Pictures are to be omitted. Output only the lines from the one containing "relocated: BROWN POT" through the end of the data, word for word.

### Spatial object tracking data
========

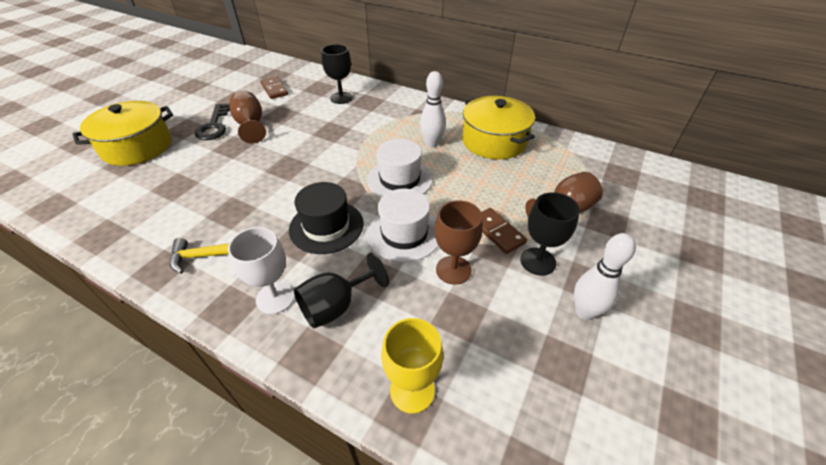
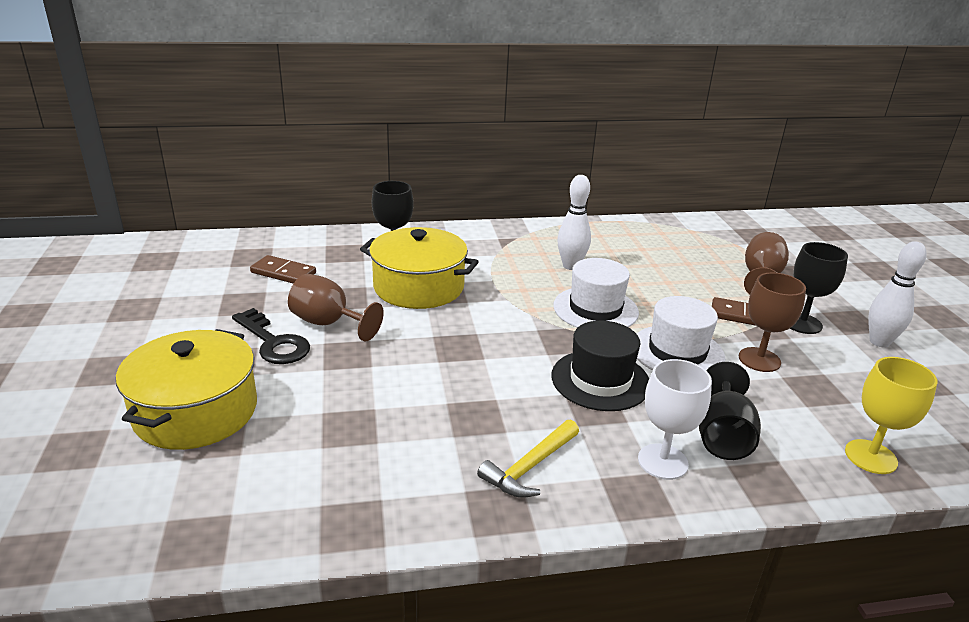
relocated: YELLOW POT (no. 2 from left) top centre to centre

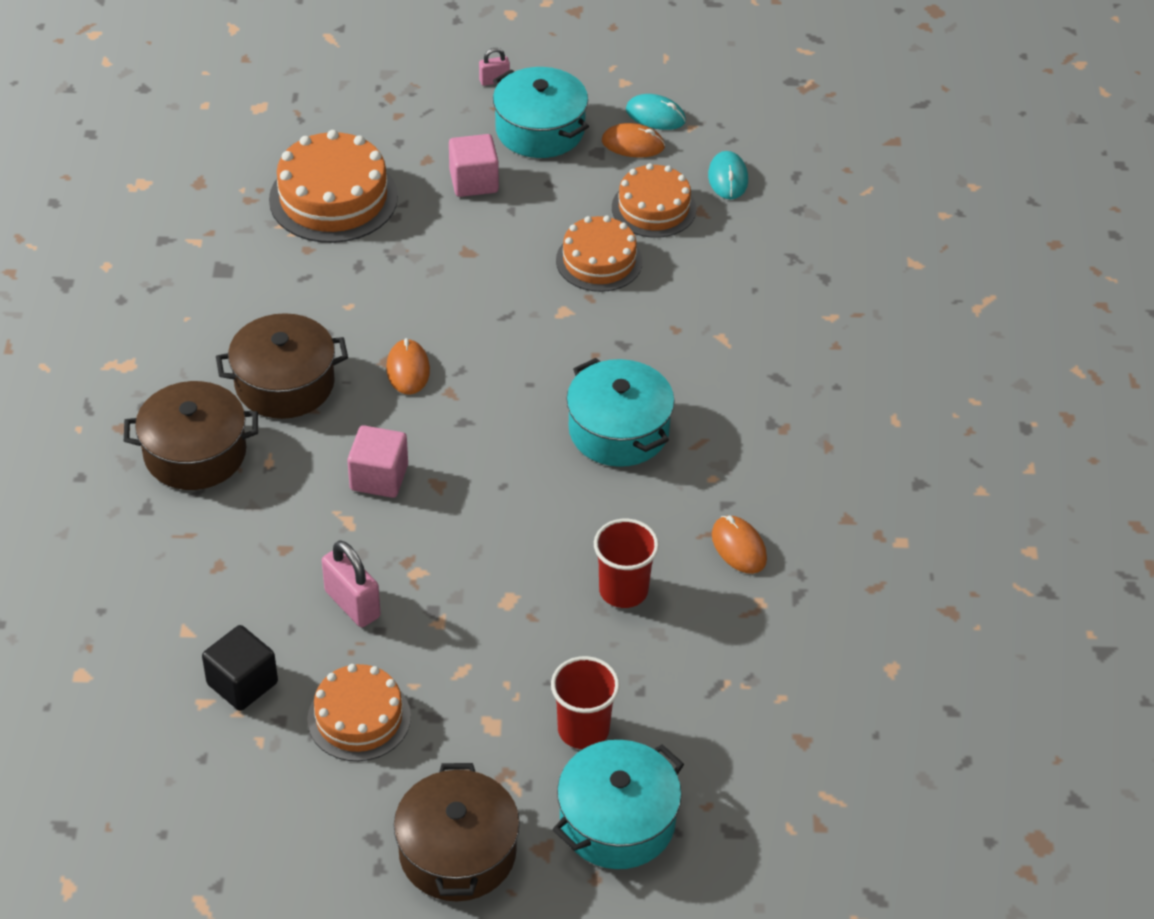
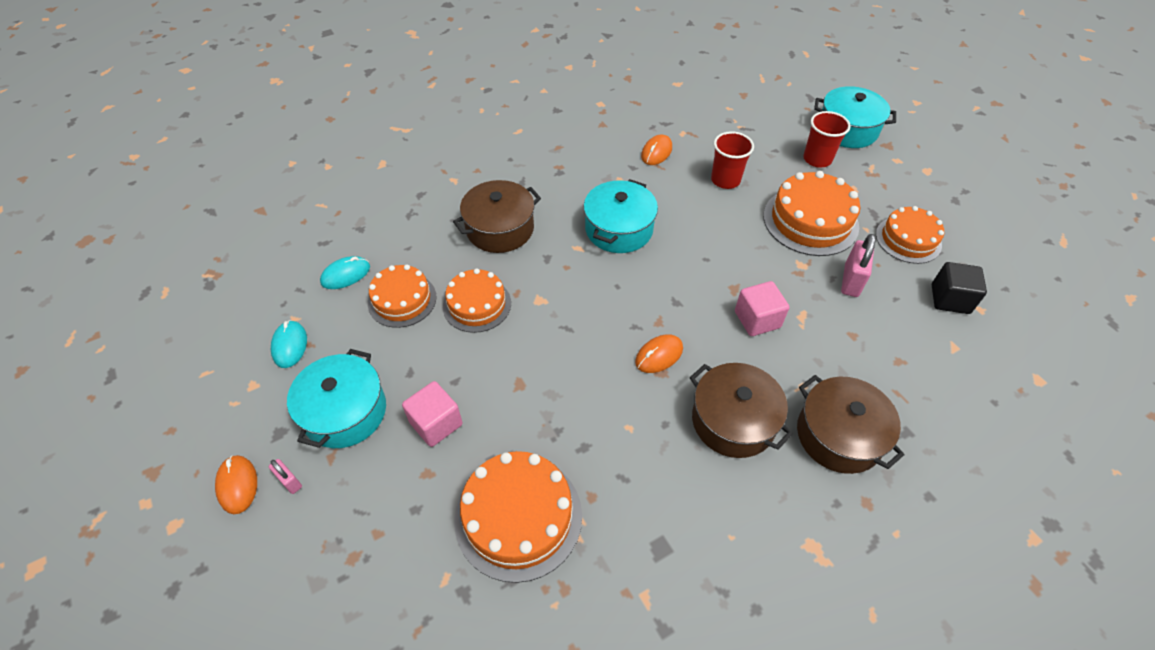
appeared: ORANGE CAKE (no. 4 from left) top right
relocated: BROWN POT (no. 3 from left in the first image) bottom centre to BROWN POT (no. 1 from left) top centre; ORANGE MOUSE (no. 2 from left in the first image) top centre to ORANGE MOUSE (no. 1 from left) bottom left

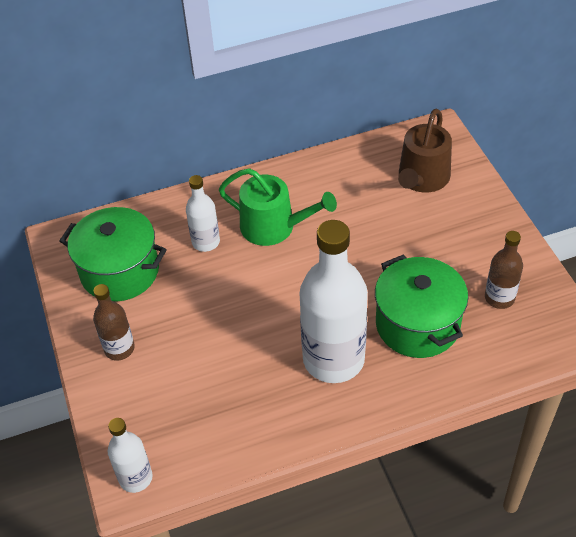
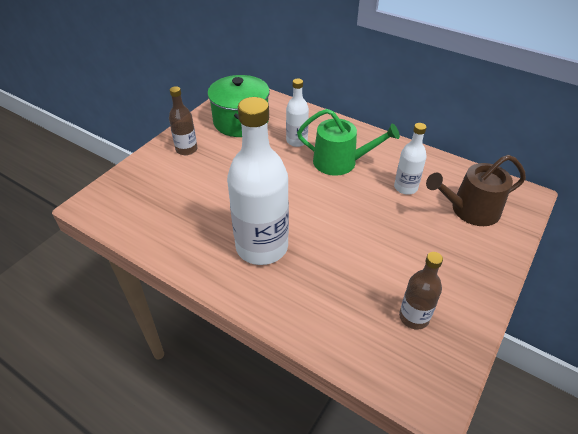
missing: GREEN POT (no. 2 from left) middle right
relocated: WHITE BOTTLE (no. 1 from left in the first image) bottom left to WHITE BOTTLE (no. 3 from left) middle right
spun: GREEN WATERING CAN centre = top centre 60 degrees counterclockwise

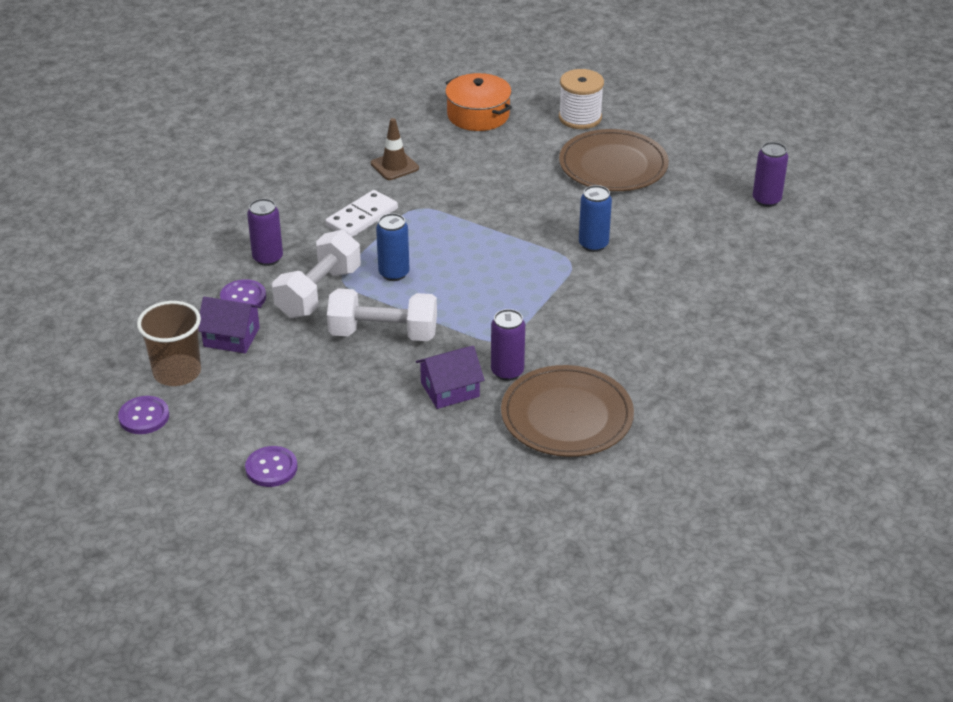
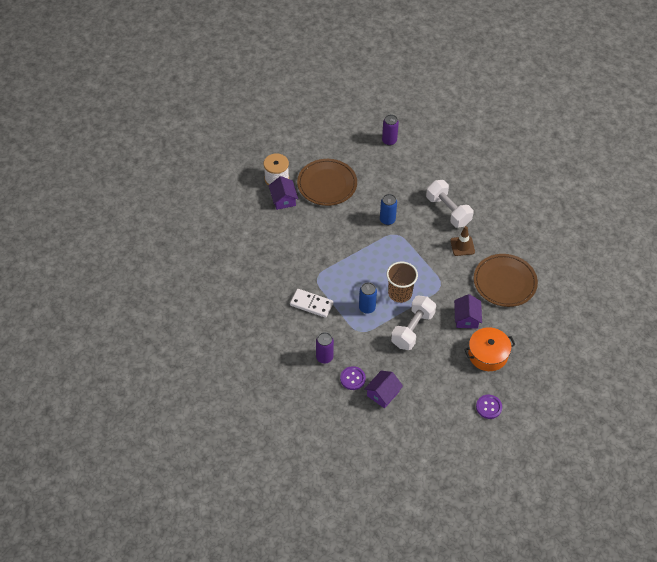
missing: PURPLE BUTTON (no. 1 from left) middle left; PURPLE CAN (no. 2 from left) centre
appeared: PURPLE HOUSE (no. 1 from left) centre
relocated: BROWN CUP middle left to centre; WHITE DUMBBELL (no. 1 from left in the first image) middle left to WHITE DUMBBELL (no. 2 from left) middle right; BROWN TRAFFIC CONE top centre to middle right; ORANGE POT top centre to middle right
spun: WHITE DOMINO top centre = centre 45 degrees counterclockwise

========

### Result of the exercise
relocated: BROWN POT (no. 3 from left in the first image) bottom centre to BROWN POT (no. 1 from left) top centre; ORANGE MOUSE (no. 2 from left in the first image) top centre to ORANGE MOUSE (no. 1 from left) bottom left

missing: GREEN POT (no. 2 from left) middle right
relocated: WHITE BOTTLE (no. 1 from left in the first image) bottom left to WHITE BOTTLE (no. 3 from left) middle right
spun: GREEN WATERING CAN centre = top centre 60 degrees counterclockwise

missing: PURPLE BUTTON (no. 1 from left) middle left; PURPLE CAN (no. 2 from left) centre
appeared: PURPLE HOUSE (no. 1 from left) centre
relocated: BROWN CUP middle left to centre; WHITE DUMBBELL (no. 1 from left in the first image) middle left to WHITE DUMBBELL (no. 2 from left) middle right; BROWN TRAFFIC CONE top centre to middle right; ORANGE POT top centre to middle right
spun: WHITE DOMINO top centre = centre 45 degrees counterclockwise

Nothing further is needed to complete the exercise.